WHAT TO DO =
Go through the material line by line and copy each one with the word "none".

RECORD EXCERPTS =
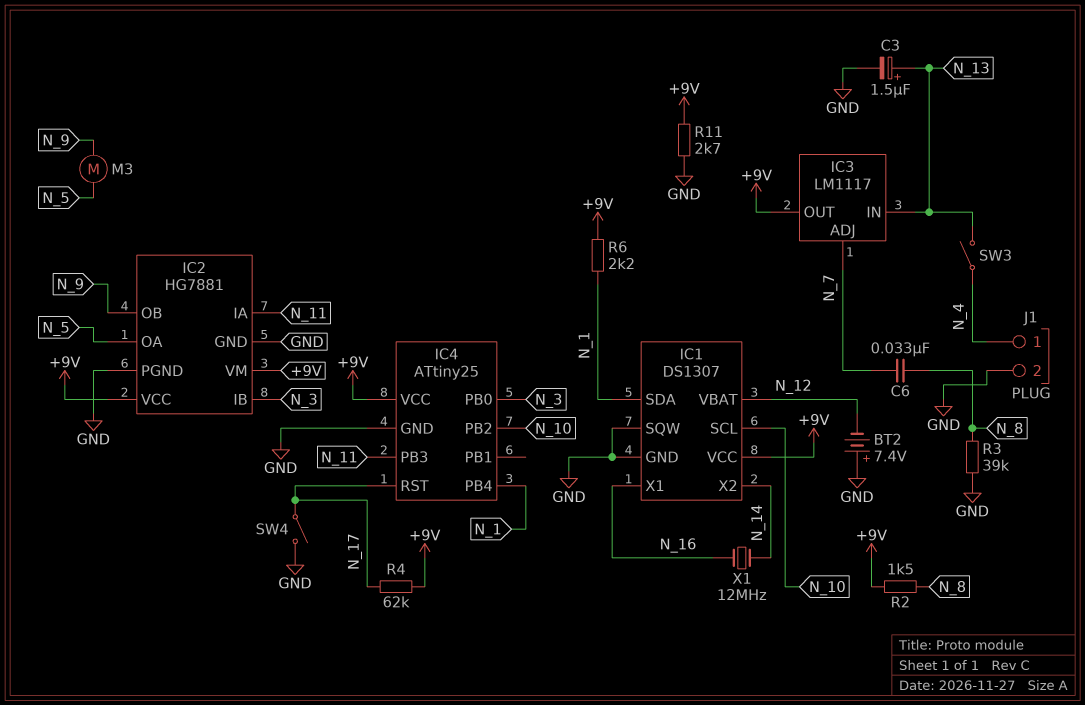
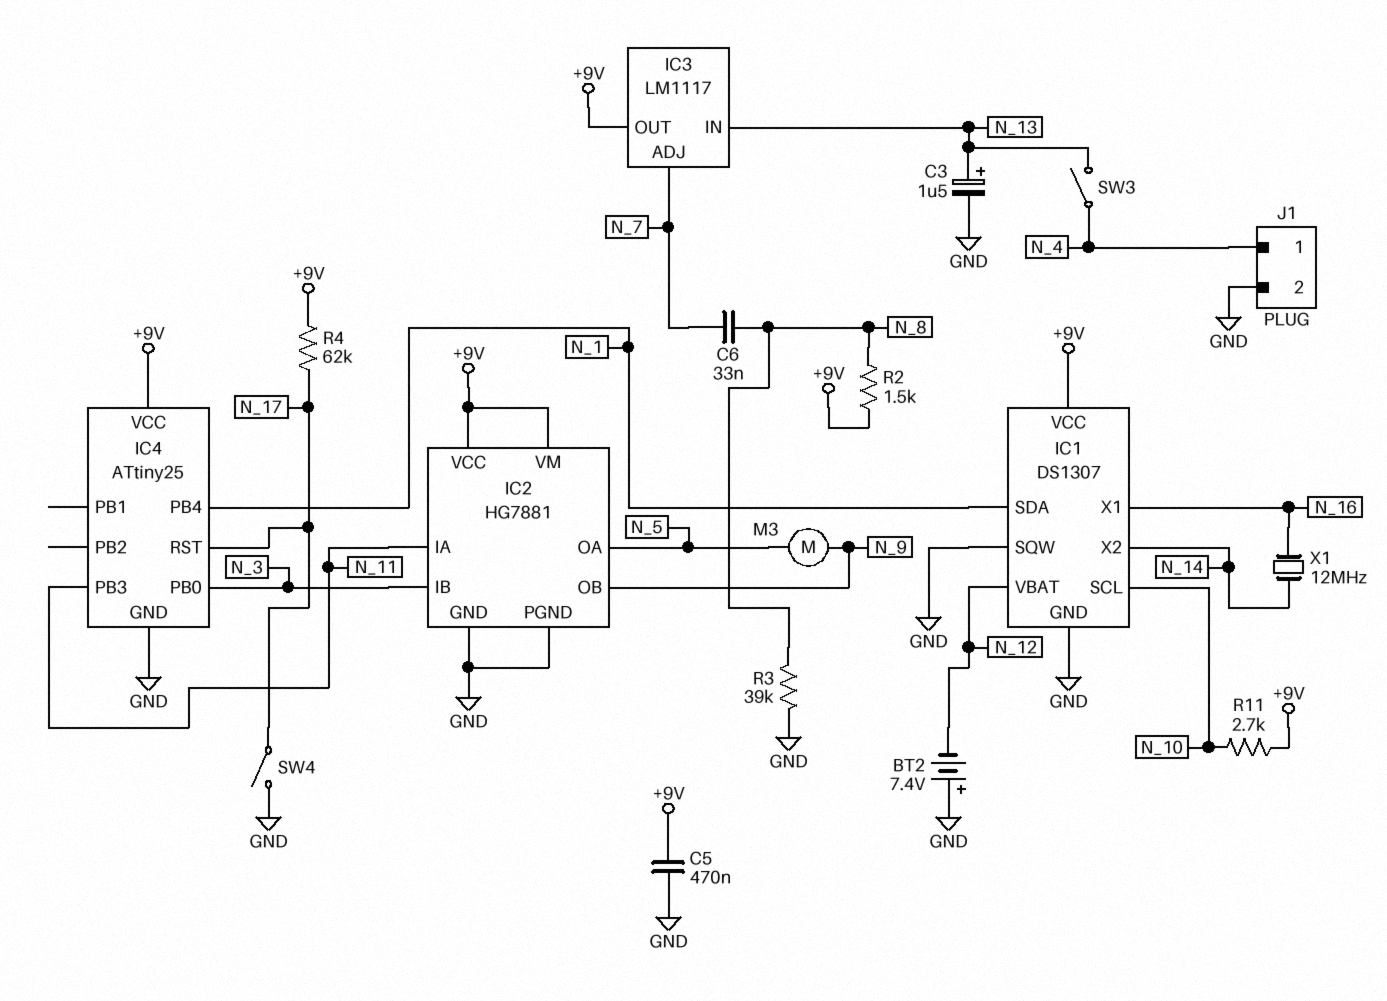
C5: none -> 470nF (+9V, GND)
IC4 pin PB2: N_10 -> none
R6: 2.2k (+9V, N_1) -> none
R11: 2.7k (+9V, GND) -> 2.7k (+9V, N_10)

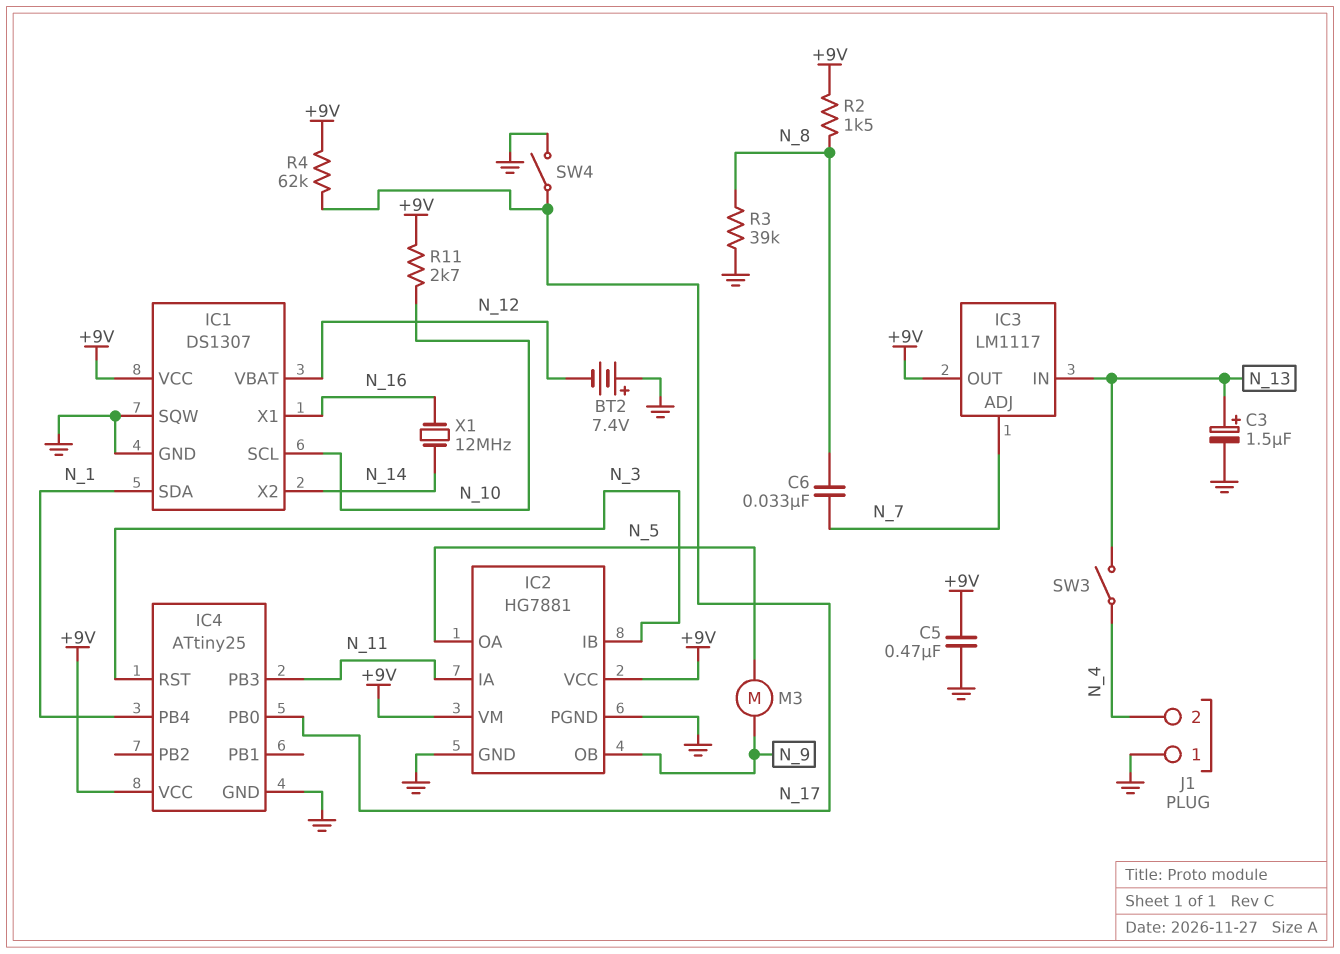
IC4 pin PB0: N_3 -> N_17
IC4 pin RST: N_17 -> N_3
J1 pin 1: N_4 -> GND
J1 pin 2: GND -> N_4

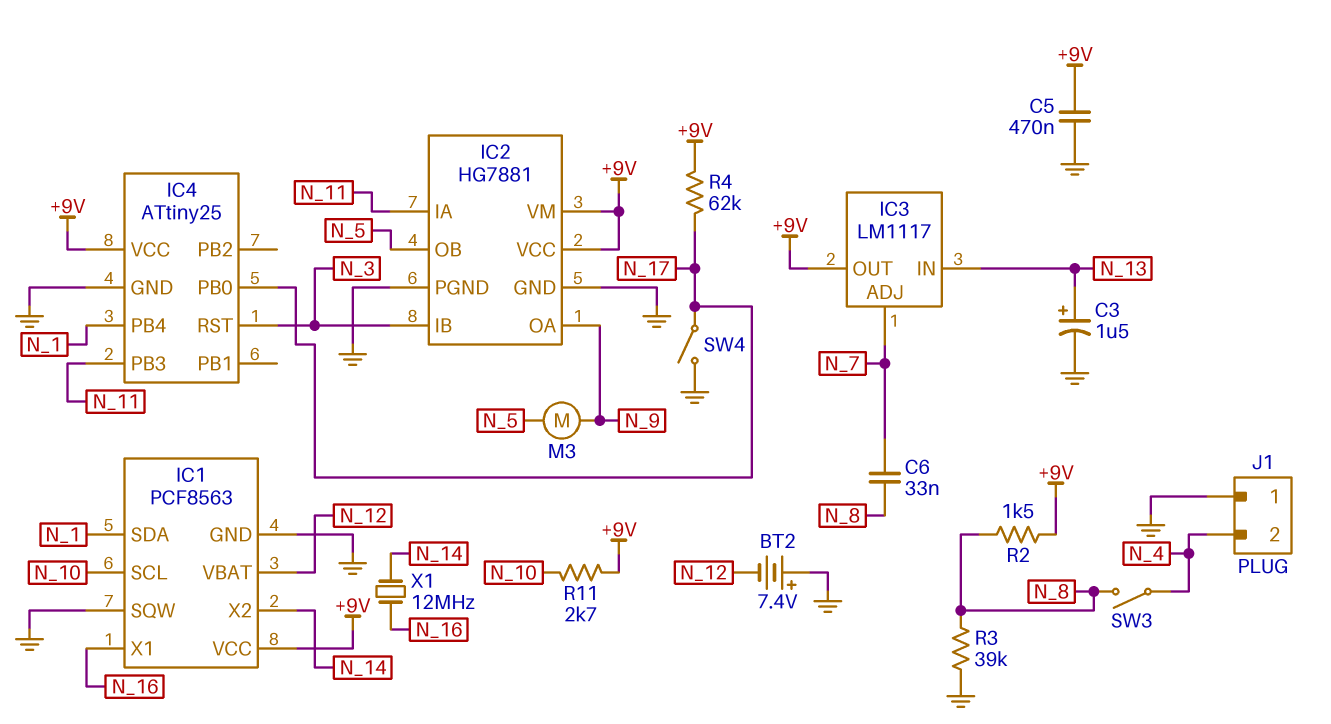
IC1: DS1307 -> PCF8563
IC2 pin OA: N_5 -> N_9
IC2 pin OB: N_9 -> N_5
SW3: switch (N_4, N_13) -> switch (N_4, N_8)

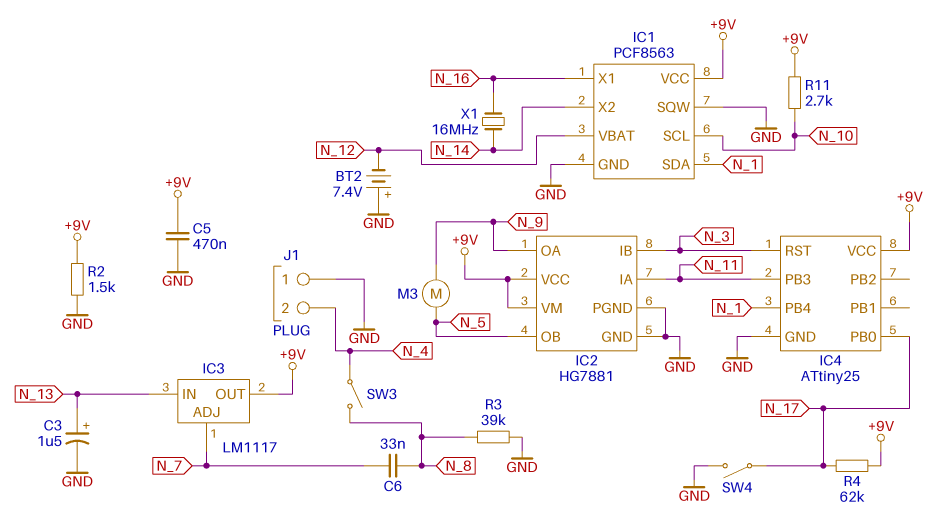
R2: 1.5k (+9V, N_8) -> 1.5k (+9V, GND)
X1: 12MHz (N_14, N_16) -> 16MHz (N_14, N_16)

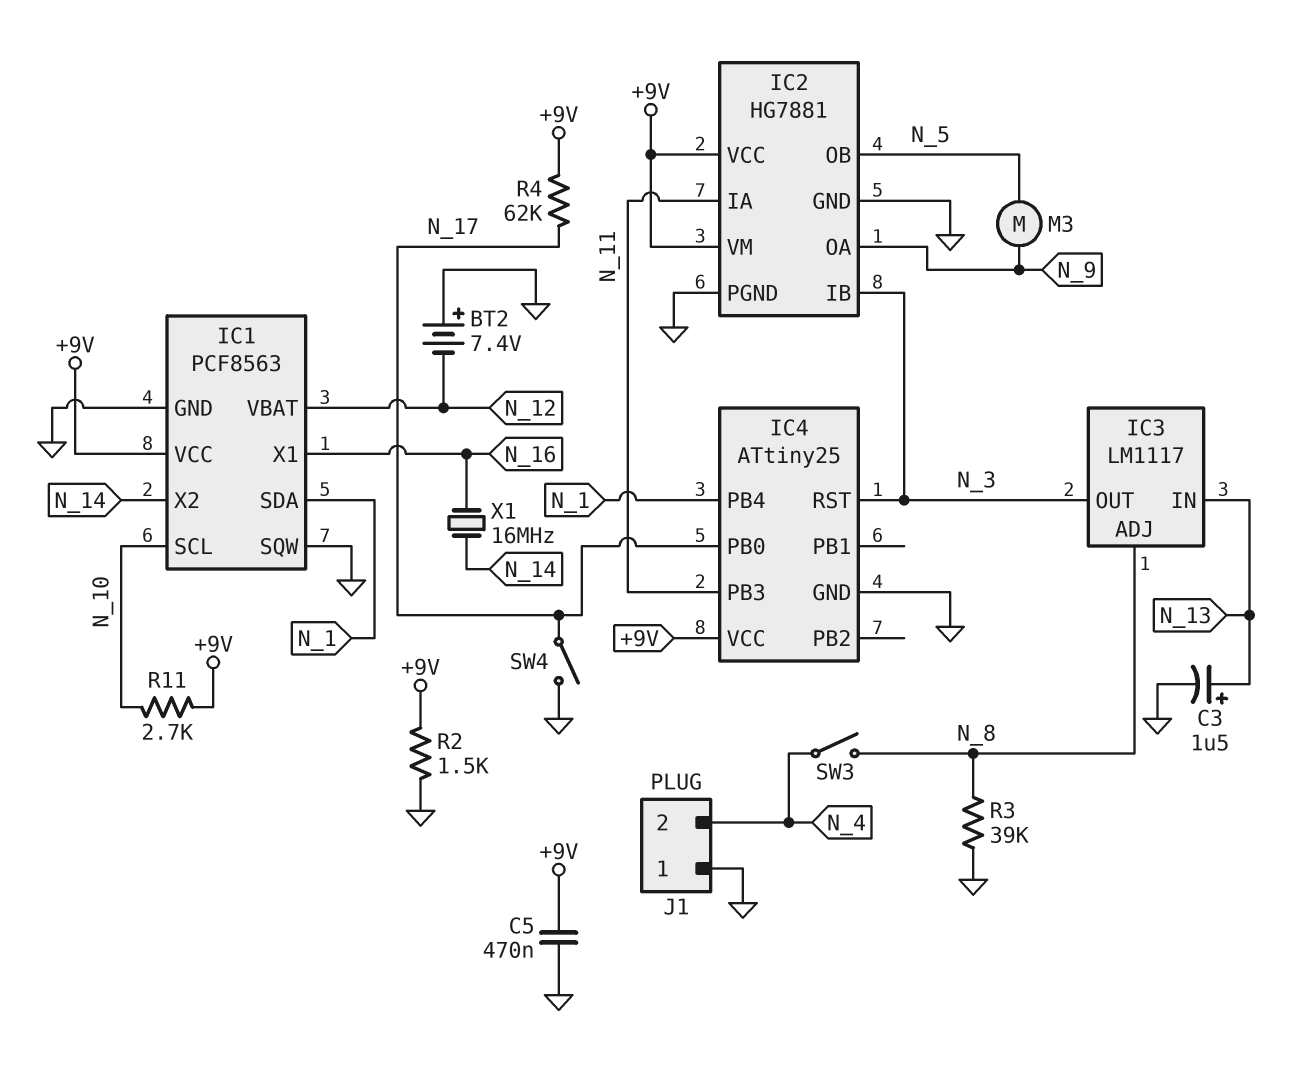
C6: 33nF (N_7, N_8) -> none
IC3 pin ADJ: N_7 -> N_8
IC3 pin OUT: +9V -> N_3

WRITTEN REPLY =
C5: none -> 470nF (+9V, GND)
IC4 pin PB2: N_10 -> none
R6: 2.2k (+9V, N_1) -> none
C6: 33nF (N_7, N_8) -> none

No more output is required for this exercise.